What is required → Copy the rows from the line with "Zara: 3:44 -> 4:34" to the line with "Paul: 9:53 -> none" word for word.

Given data →
········

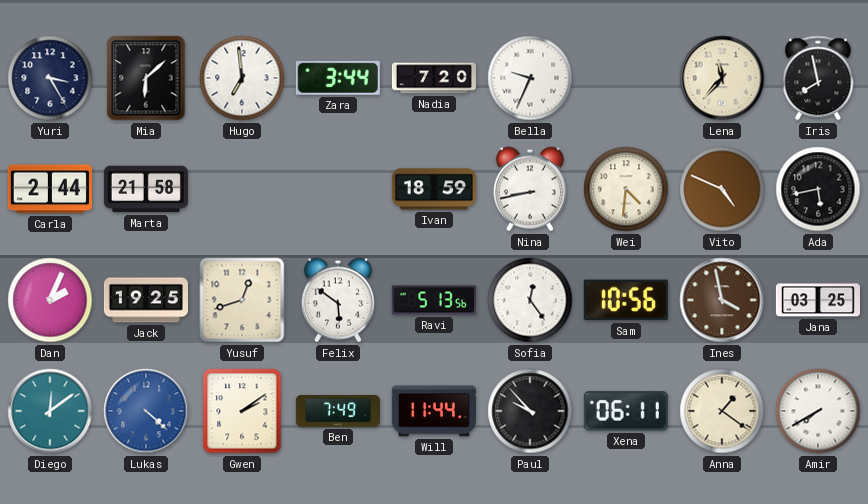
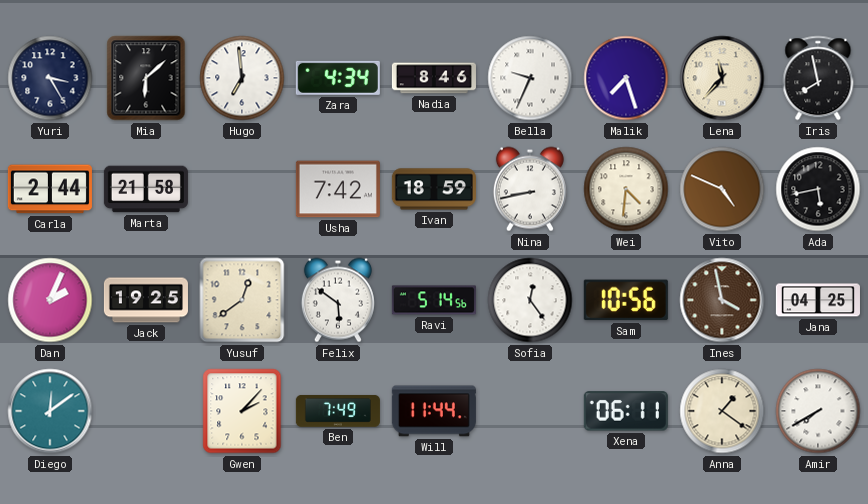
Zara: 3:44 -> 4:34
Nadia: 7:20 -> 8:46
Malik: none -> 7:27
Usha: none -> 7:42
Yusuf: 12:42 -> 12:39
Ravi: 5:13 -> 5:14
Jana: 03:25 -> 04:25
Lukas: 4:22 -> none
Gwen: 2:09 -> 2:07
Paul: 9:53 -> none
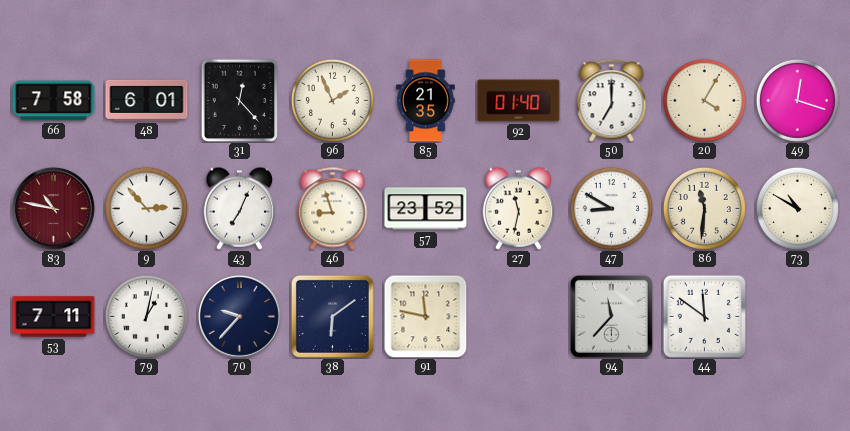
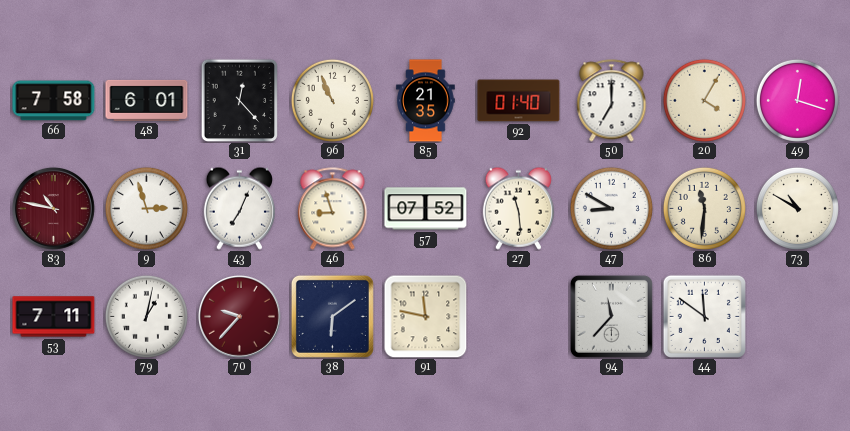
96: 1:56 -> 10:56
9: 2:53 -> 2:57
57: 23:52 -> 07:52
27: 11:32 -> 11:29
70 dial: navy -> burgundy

········

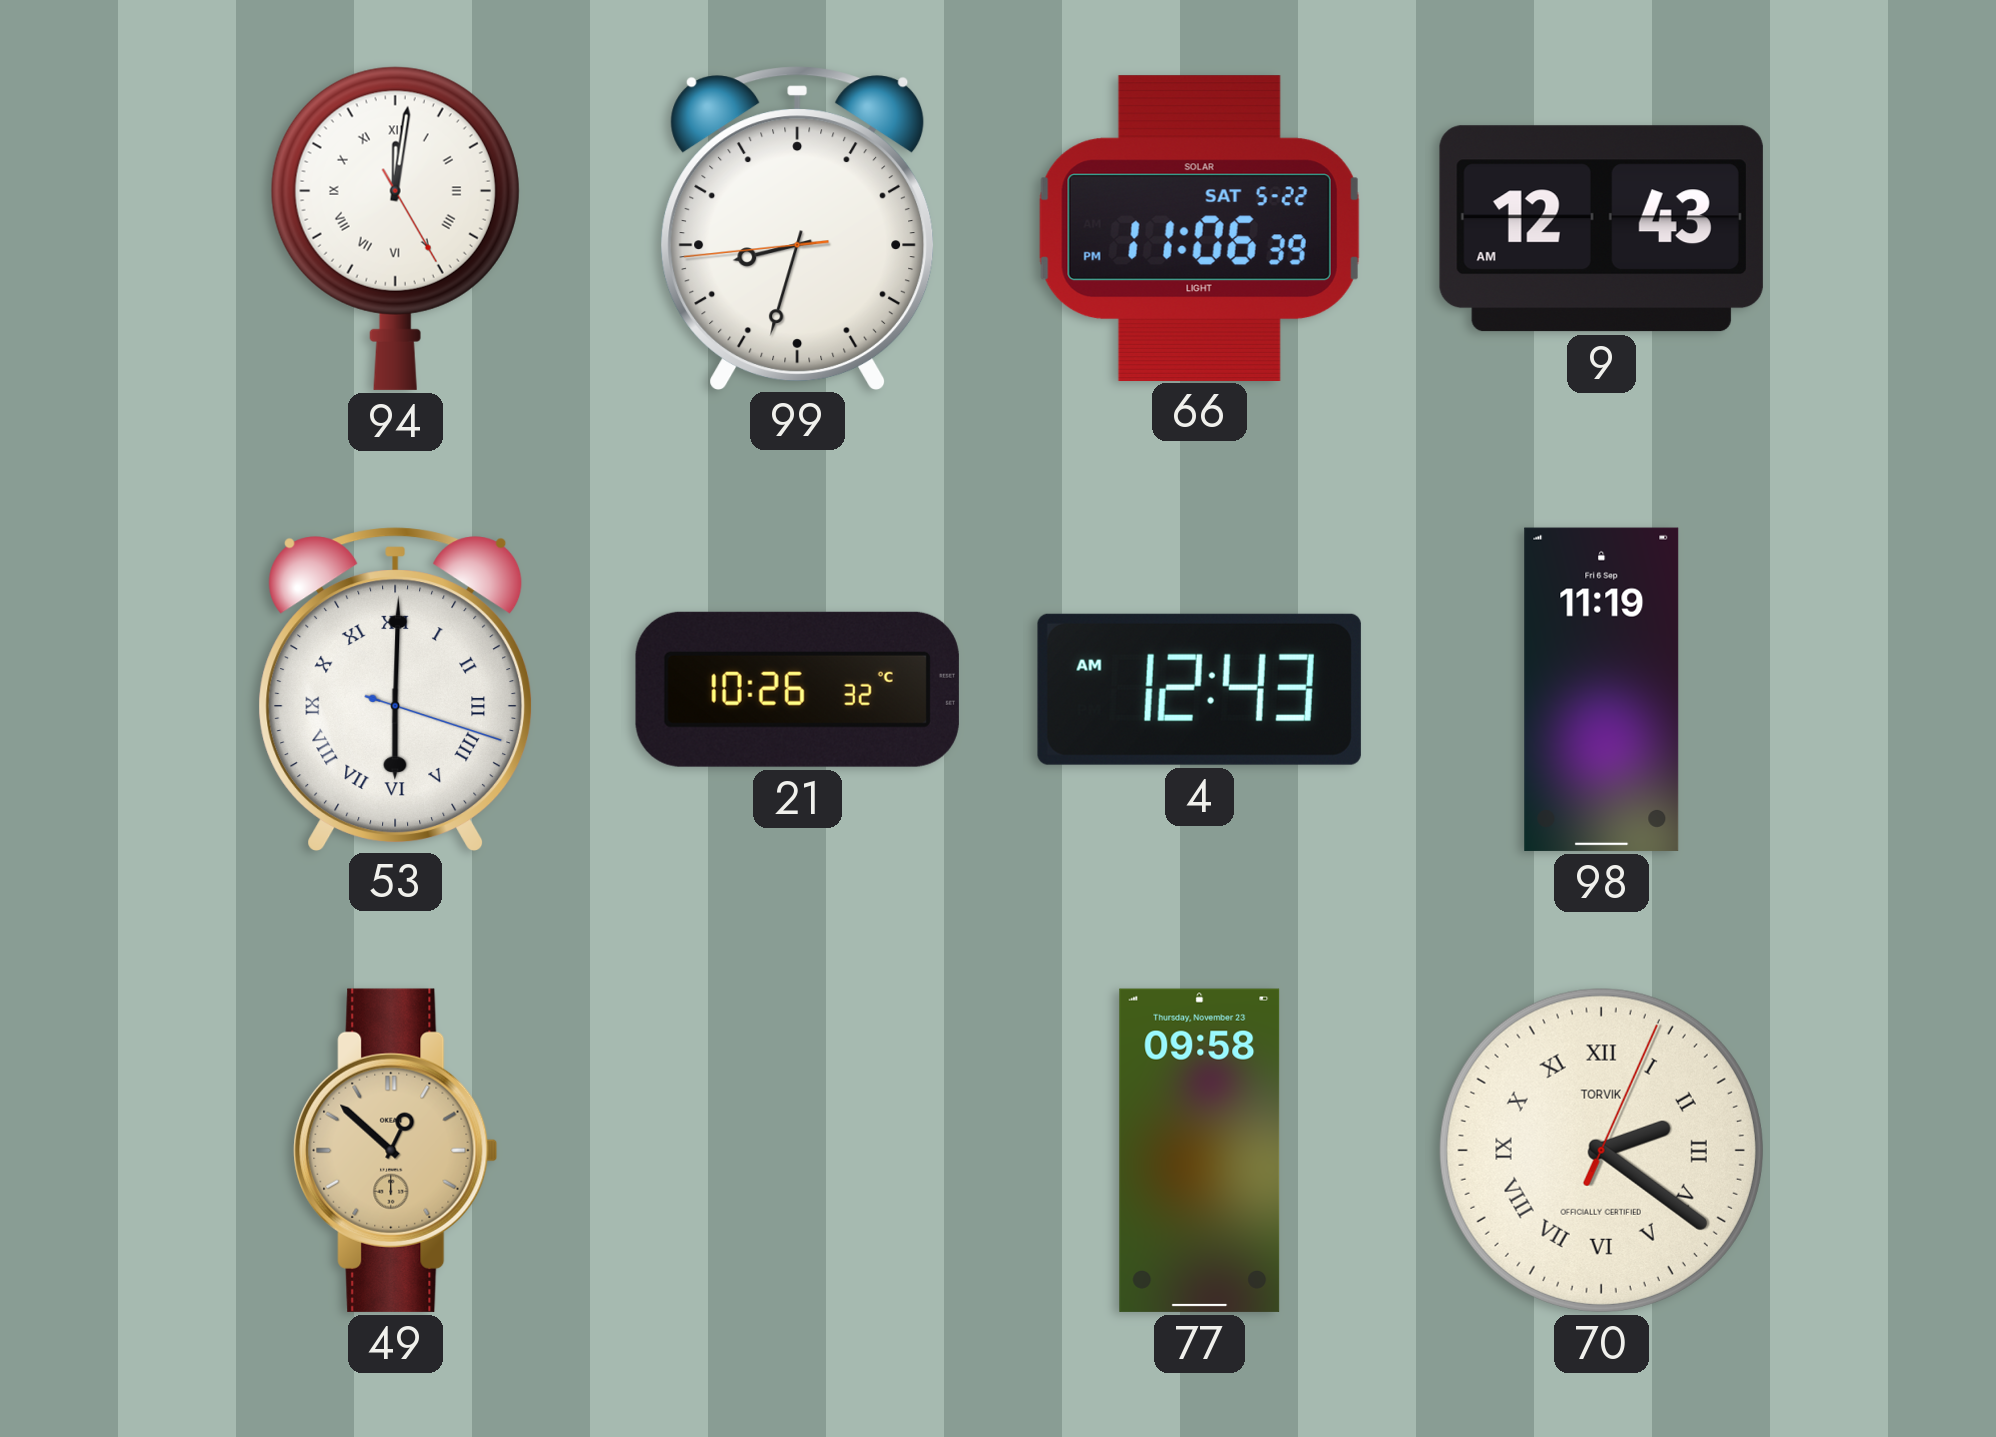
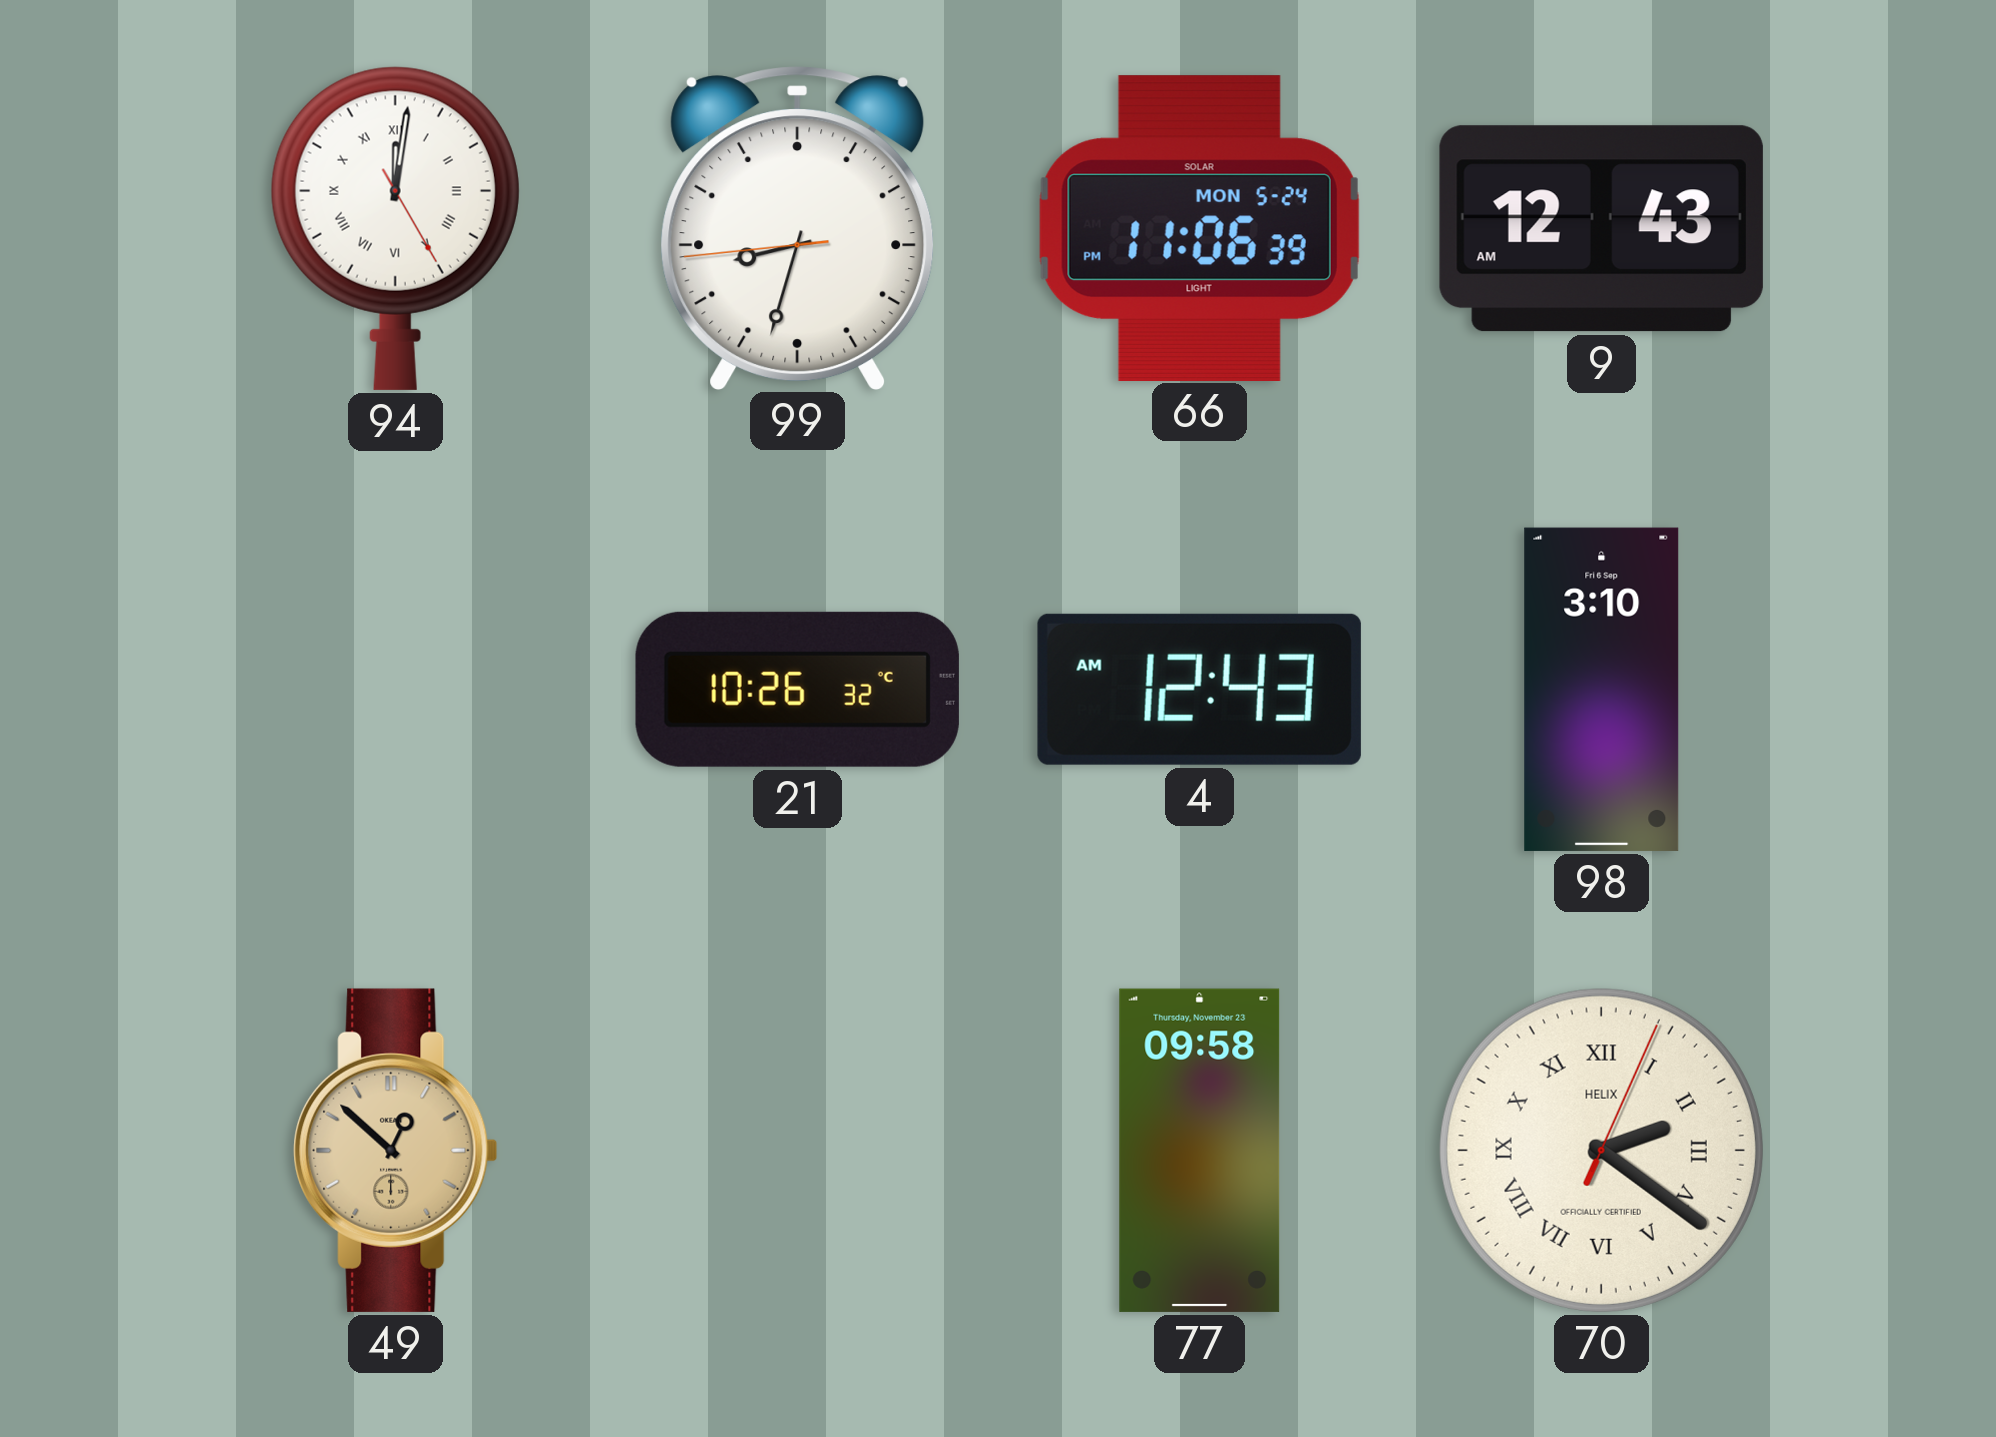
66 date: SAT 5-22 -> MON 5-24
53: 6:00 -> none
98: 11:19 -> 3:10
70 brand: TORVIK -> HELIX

········

The answer →
Zara: 3:44 -> 4:34
Nadia: 7:20 -> 8:46
Malik: none -> 7:27
Usha: none -> 7:42
Yusuf: 12:42 -> 12:39
Ravi: 5:13 -> 5:14
Jana: 03:25 -> 04:25
Lukas: 4:22 -> none
Gwen: 2:09 -> 2:07
Paul: 9:53 -> none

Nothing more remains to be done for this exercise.